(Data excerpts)
———

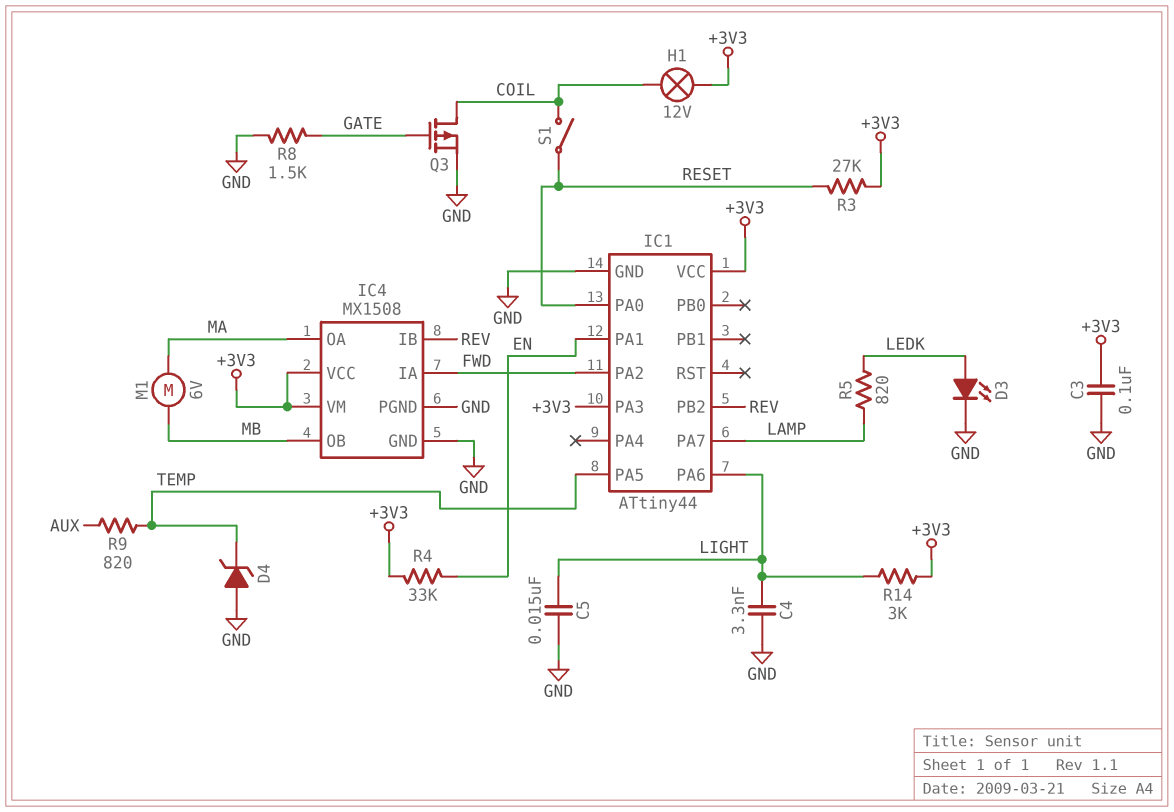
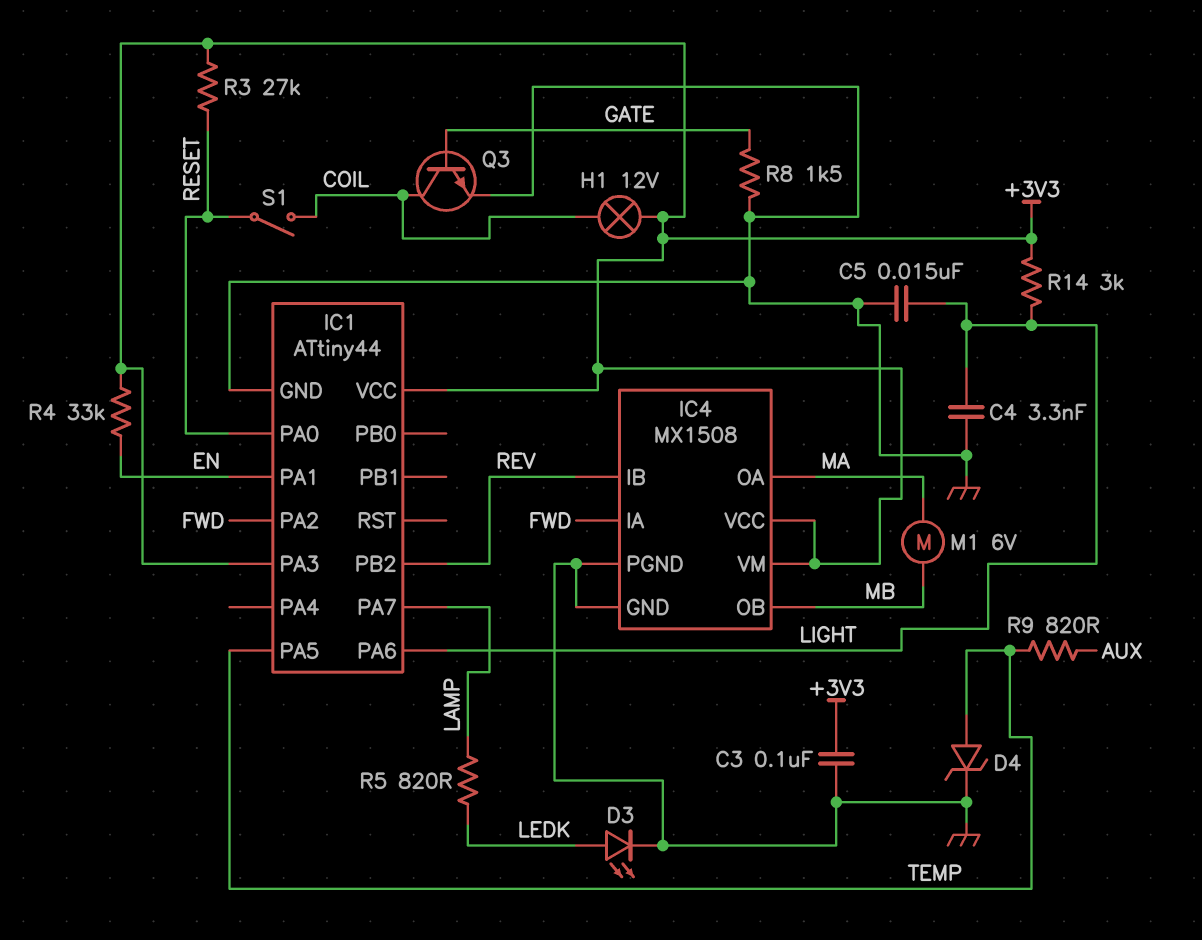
D4: zener (A GND, K TEMP) -> zener (A TEMP, K GND)
Q3: PMOS (G GATE, D COIL, S GND) -> NPN (B GATE, C COIL, E GND)

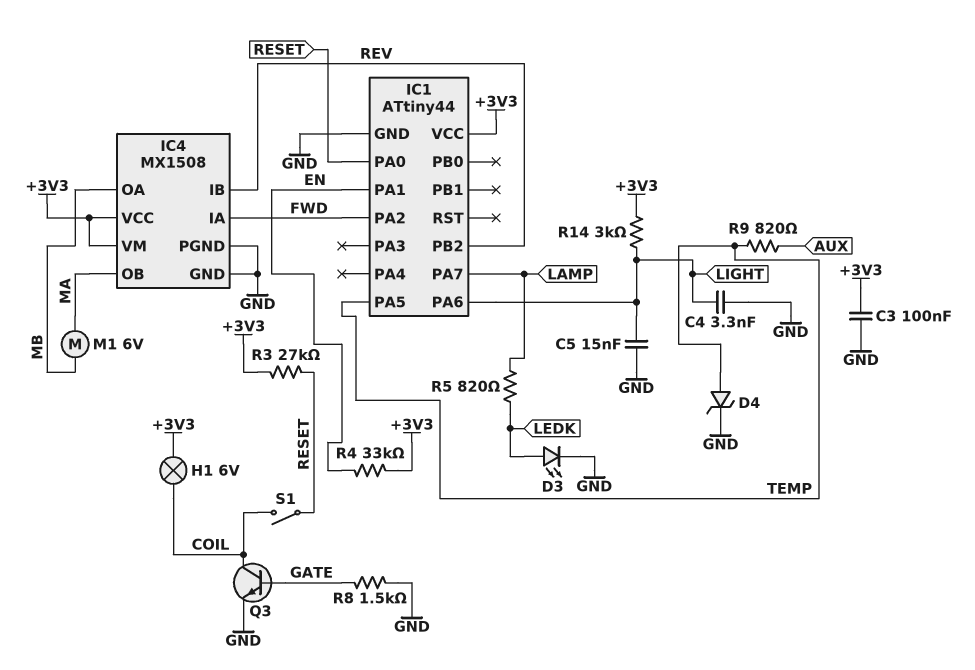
H1: lamp 12V (+3V3, COIL) -> lamp 6V (+3V3, COIL)
IC1 pin PA3: +3V3 -> none
IC4 pin OA: MA -> MB
IC4 pin OB: MB -> MA

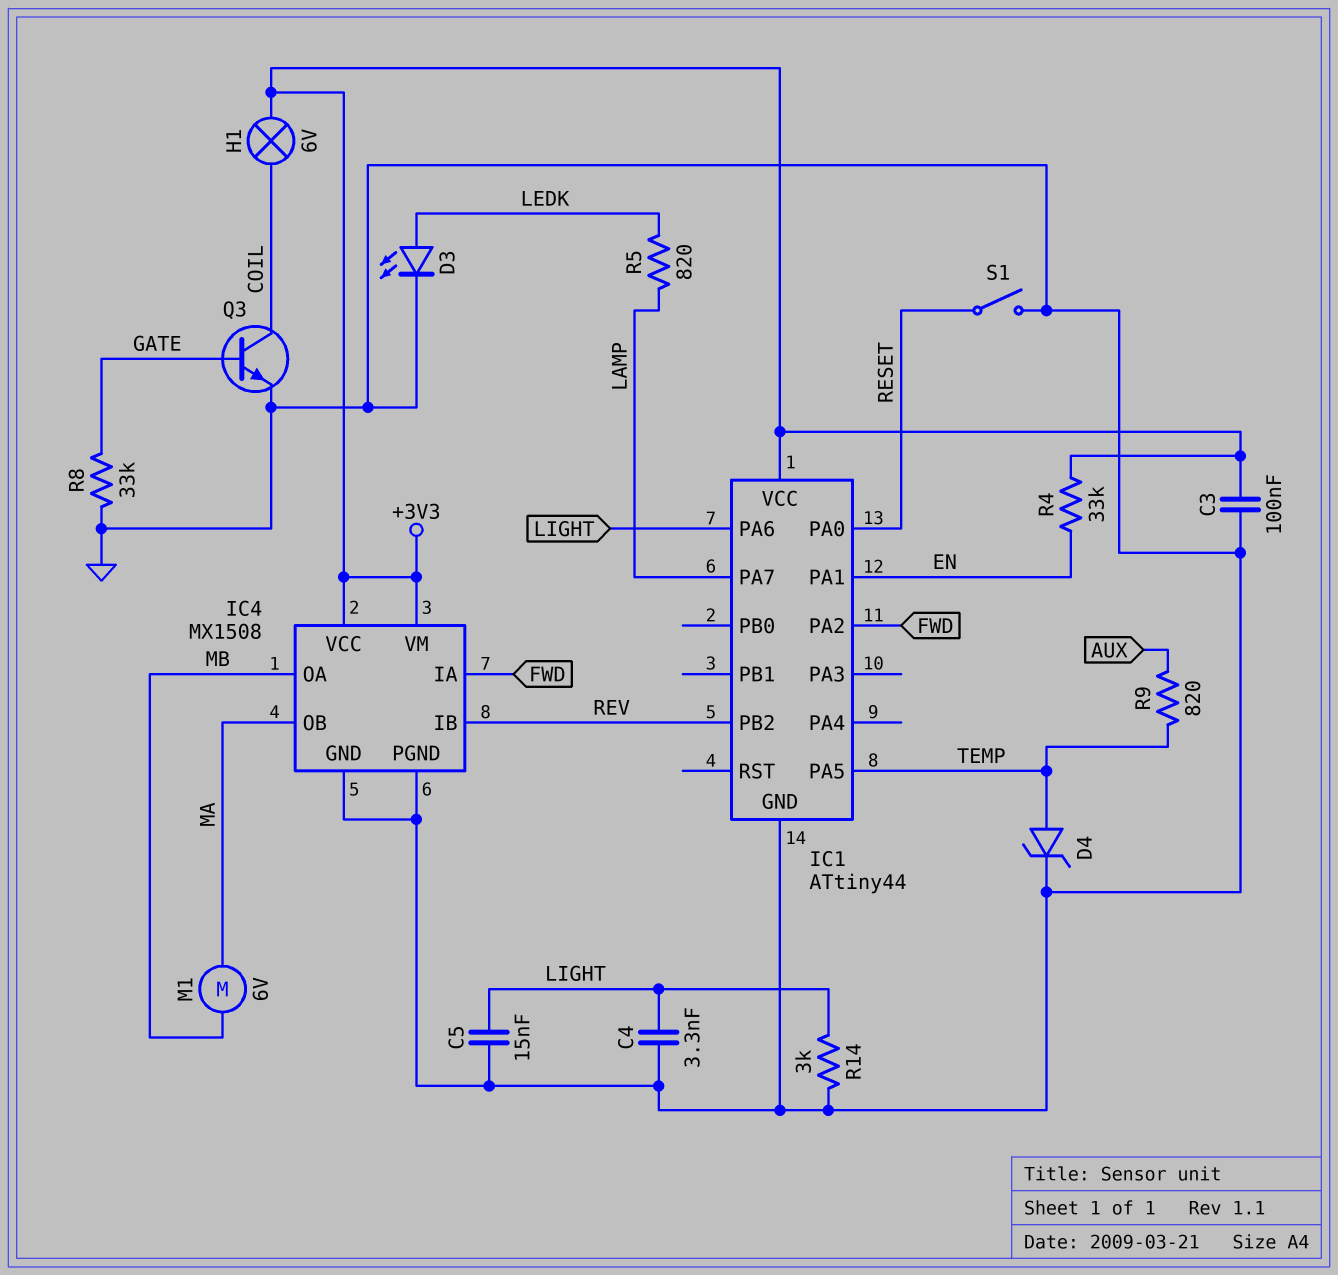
R3: 27k (+3V3, RESET) -> none
R8: 1.5k (GATE, GND) -> 33k (GATE, GND)
R14: 3k (+3V3, LIGHT) -> 3k (GND, LIGHT)
S1: switch (COIL, RESET) -> switch (GND, RESET)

———

» **YOUR GOAL**: Repeat each entry precisely as it appears. Leave the pictures out.

» **REPLY TO THE EXERCISE**:
D4: zener (A GND, K TEMP) -> zener (A TEMP, K GND)
Q3: PMOS (G GATE, D COIL, S GND) -> NPN (B GATE, C COIL, E GND)

H1: lamp 12V (+3V3, COIL) -> lamp 6V (+3V3, COIL)
IC1 pin PA3: +3V3 -> none
IC4 pin OA: MA -> MB
IC4 pin OB: MB -> MA

R3: 27k (+3V3, RESET) -> none
R8: 1.5k (GATE, GND) -> 33k (GATE, GND)
R14: 3k (+3V3, LIGHT) -> 3k (GND, LIGHT)
S1: switch (COIL, RESET) -> switch (GND, RESET)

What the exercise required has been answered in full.